• Data provided:
=== Begin Enclosure ===
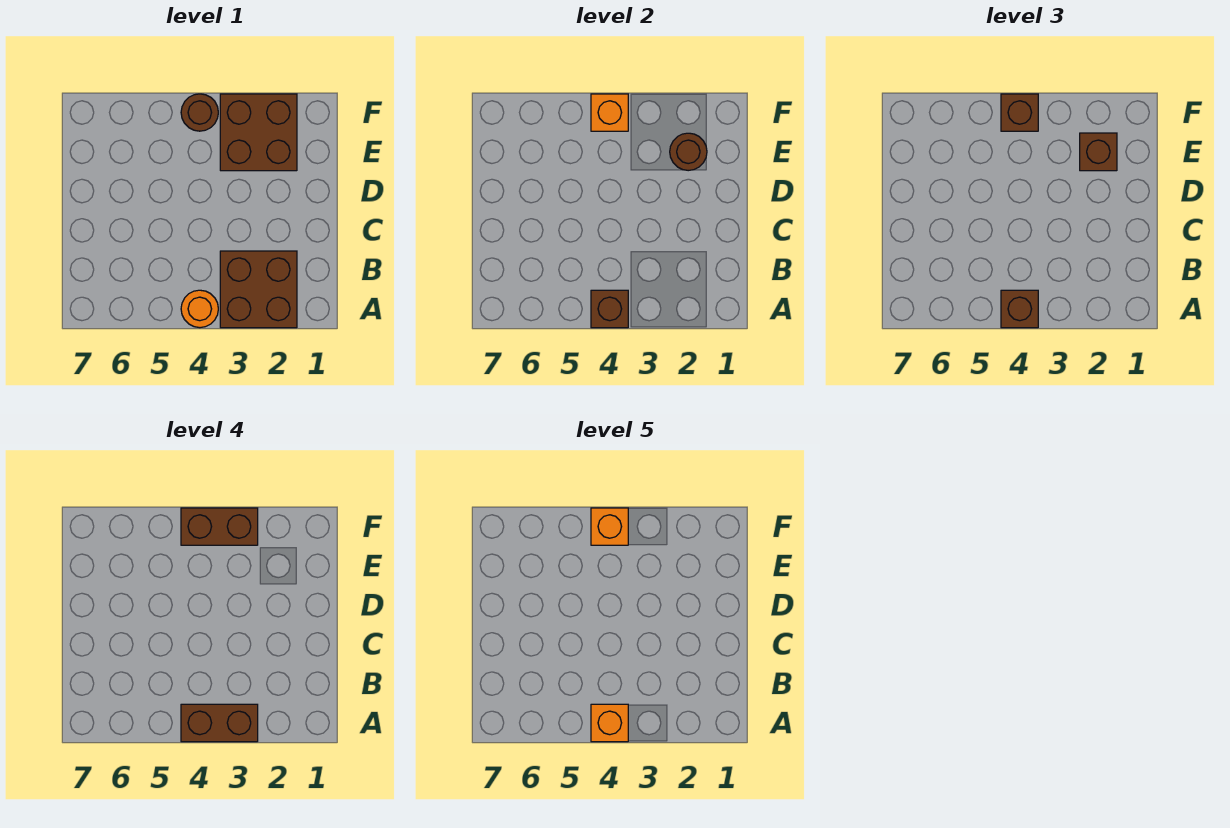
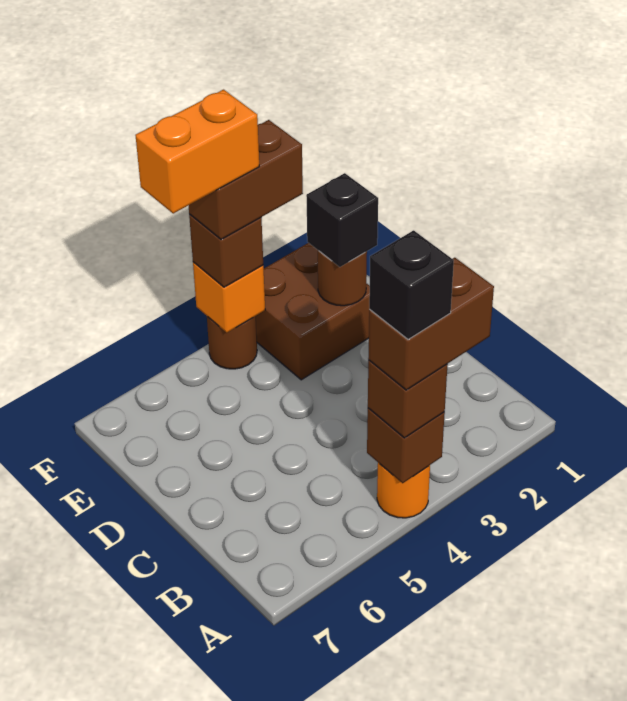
brown brick A2:B3 level 1 -> none
orange brick A4 level 5 -> black brick A4 level 5
brown brick E2 level 3 -> black brick E2 level 3
orange brick F4 level 5 -> orange brick F4:F5 level 5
=== End Enclosure ===
• Problem statement: Take each line of the material above that holds the string "brown" and copy it.

• Exercise answer:
brown brick A2:B3 level 1 -> none
brown brick E2 level 3 -> black brick E2 level 3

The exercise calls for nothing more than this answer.